_WORK ORDER_
The full listing, excluding its pictures, should be printed exactly as it stands.

_RECORDED DATA_

--- START ---

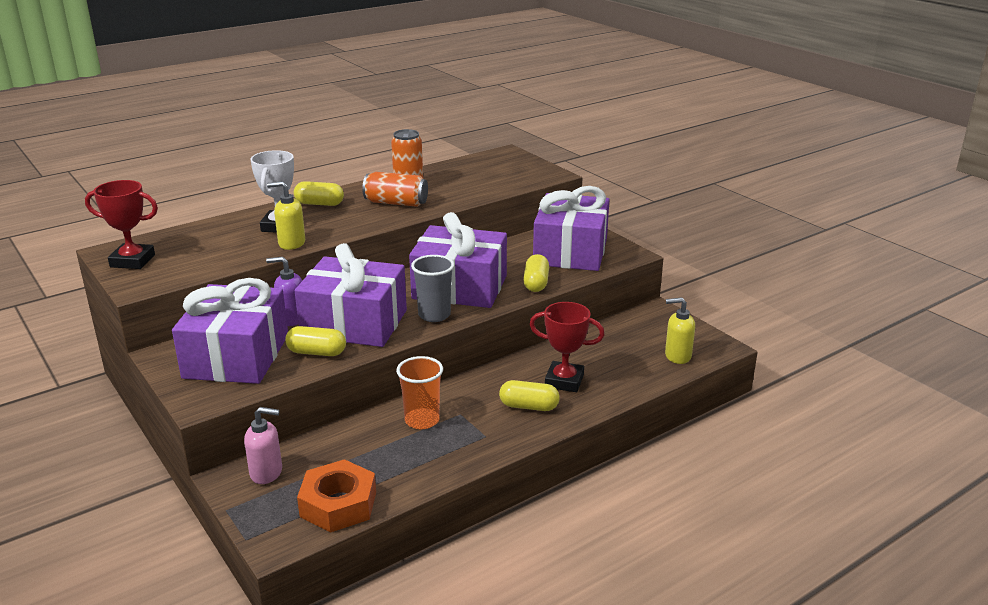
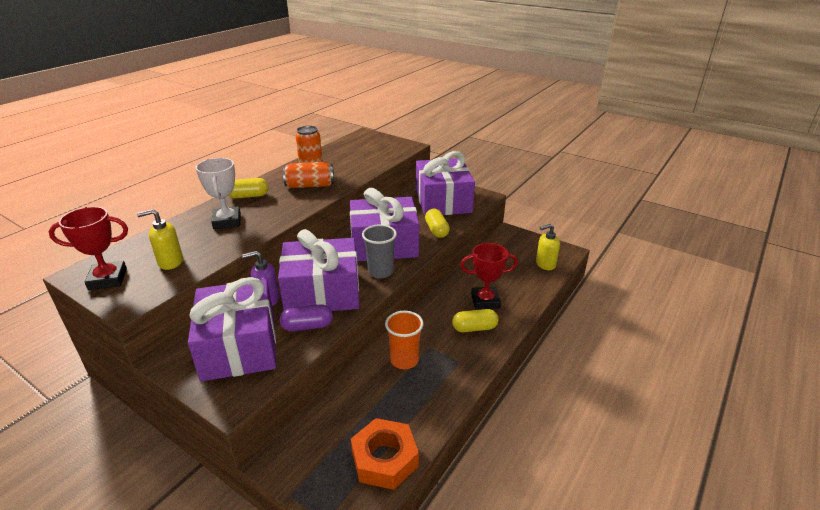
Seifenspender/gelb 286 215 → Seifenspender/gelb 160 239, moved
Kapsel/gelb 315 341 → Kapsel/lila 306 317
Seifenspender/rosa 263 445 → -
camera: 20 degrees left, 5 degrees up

--- END ---

_ANSWER BELOW_
Seifenspender/gelb 286 215 → Seifenspender/gelb 160 239, moved
Kapsel/gelb 315 341 → Kapsel/lila 306 317
Seifenspender/rosa 263 445 → -
camera: 20 degrees left, 5 degrees up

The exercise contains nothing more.